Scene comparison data
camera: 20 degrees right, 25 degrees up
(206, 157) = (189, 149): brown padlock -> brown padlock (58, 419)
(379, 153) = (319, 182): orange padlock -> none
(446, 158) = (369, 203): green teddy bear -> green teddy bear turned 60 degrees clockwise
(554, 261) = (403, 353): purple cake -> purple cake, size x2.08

WHAT YOU ARE ASKED TO DO:
Every record above is to be transcribed exactly.

OUTPUT FOR THIS EXERCISE:
camera: 20 degrees right, 25 degrees up
(206, 157) = (189, 149): brown padlock -> brown padlock (58, 419)
(379, 153) = (319, 182): orange padlock -> none
(446, 158) = (369, 203): green teddy bear -> green teddy bear turned 60 degrees clockwise
(554, 261) = (403, 353): purple cake -> purple cake, size x2.08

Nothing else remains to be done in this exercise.